Task item
Among the entries below, one line contains "none -> cyan plate A1:D1 level 2" and another contains "black tile E5:E6". Transcribe those two lines and every line between them, exactly.
=== Begin Enclosure ===
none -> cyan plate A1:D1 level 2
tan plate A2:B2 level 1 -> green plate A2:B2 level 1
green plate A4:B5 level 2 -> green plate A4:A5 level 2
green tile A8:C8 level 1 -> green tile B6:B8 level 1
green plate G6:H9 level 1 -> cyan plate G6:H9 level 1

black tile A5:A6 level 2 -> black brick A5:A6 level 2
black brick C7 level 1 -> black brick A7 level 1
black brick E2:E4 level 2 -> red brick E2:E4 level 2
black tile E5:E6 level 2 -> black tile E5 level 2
=== End Enclosure ===
=== Begin Enclosure ===
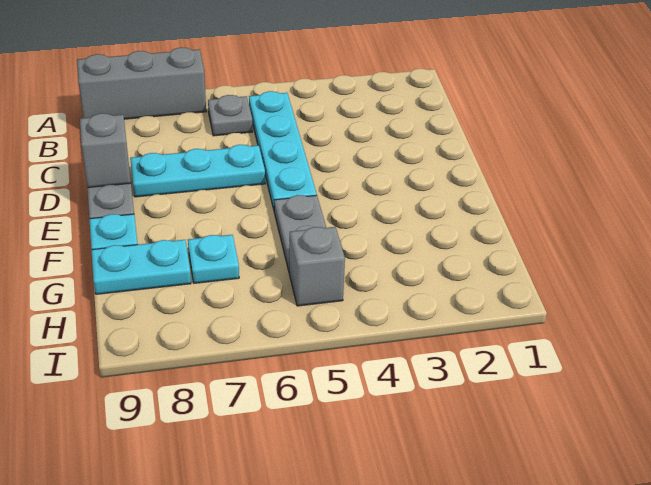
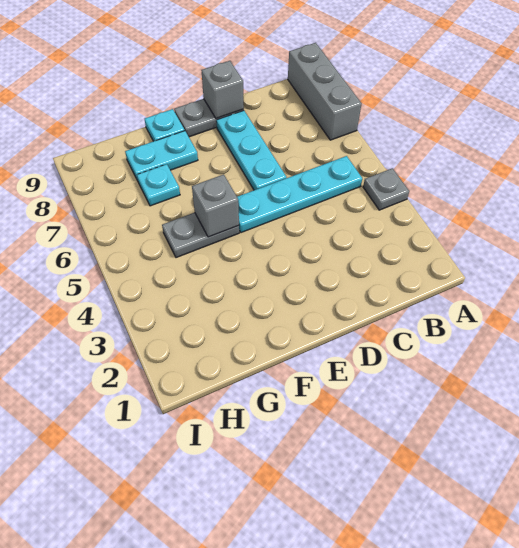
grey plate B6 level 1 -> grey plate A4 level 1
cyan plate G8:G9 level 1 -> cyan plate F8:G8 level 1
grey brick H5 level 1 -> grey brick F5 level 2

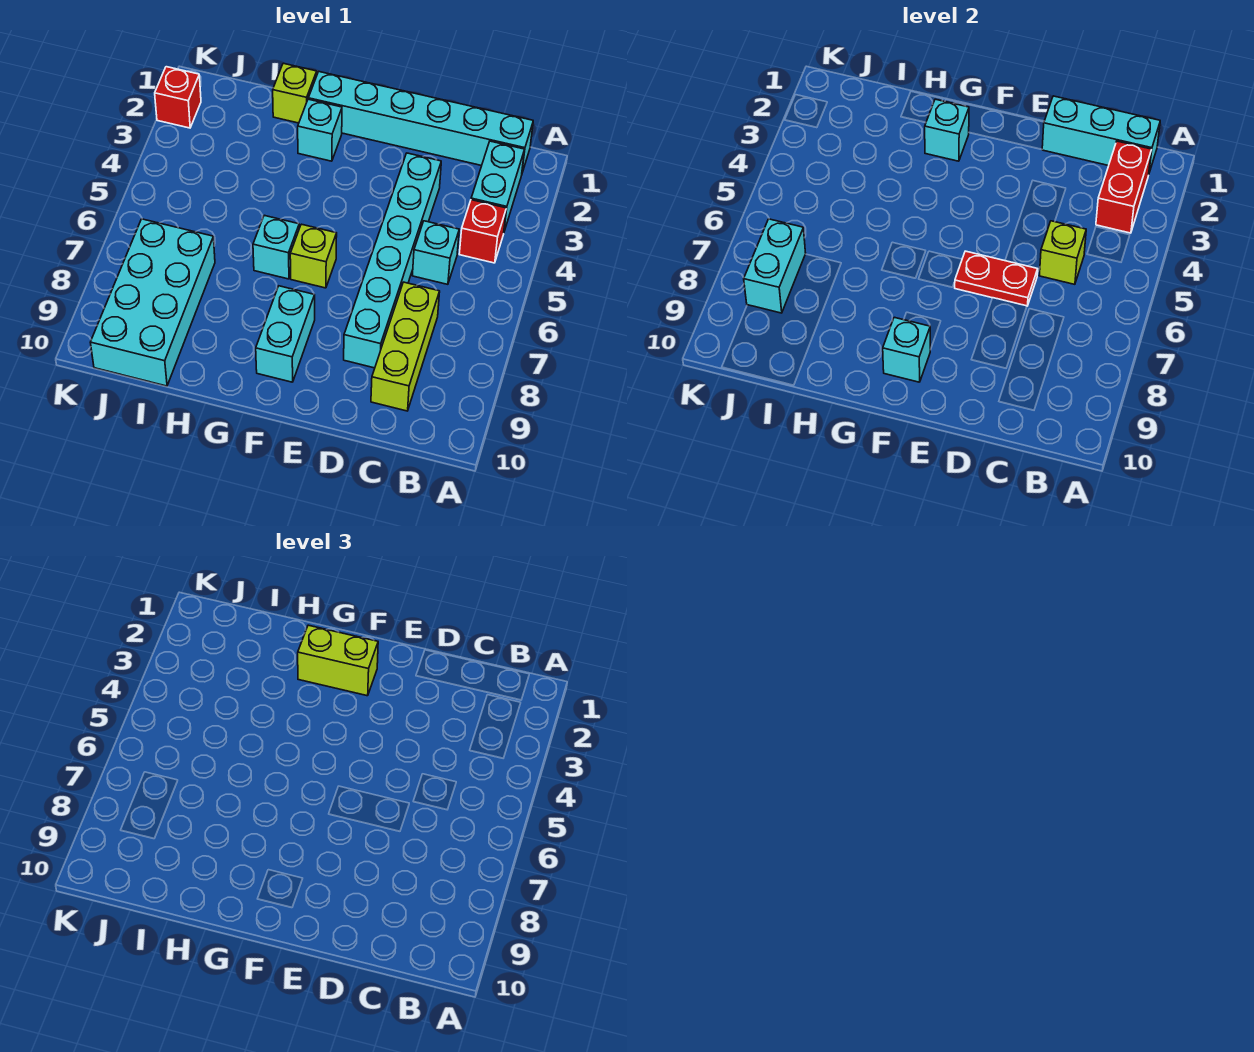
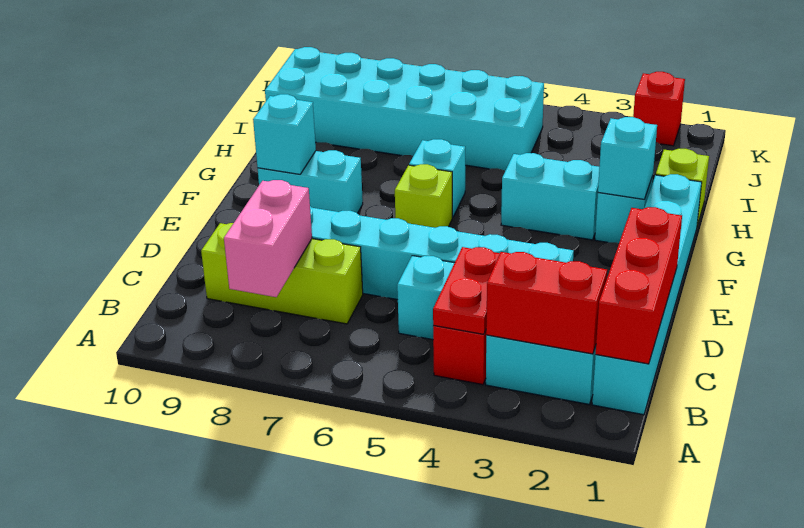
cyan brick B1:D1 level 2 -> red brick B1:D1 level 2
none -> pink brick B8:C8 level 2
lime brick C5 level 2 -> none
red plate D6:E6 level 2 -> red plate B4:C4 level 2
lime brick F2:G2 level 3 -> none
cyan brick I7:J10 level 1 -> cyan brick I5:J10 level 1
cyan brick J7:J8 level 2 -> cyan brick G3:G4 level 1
=== End Enclosure ===
Response for this exercise
none -> cyan plate A1:D1 level 2
tan plate A2:B2 level 1 -> green plate A2:B2 level 1
green plate A4:B5 level 2 -> green plate A4:A5 level 2
green tile A8:C8 level 1 -> green tile B6:B8 level 1
green plate G6:H9 level 1 -> cyan plate G6:H9 level 1

black tile A5:A6 level 2 -> black brick A5:A6 level 2
black brick C7 level 1 -> black brick A7 level 1
black brick E2:E4 level 2 -> red brick E2:E4 level 2
black tile E5:E6 level 2 -> black tile E5 level 2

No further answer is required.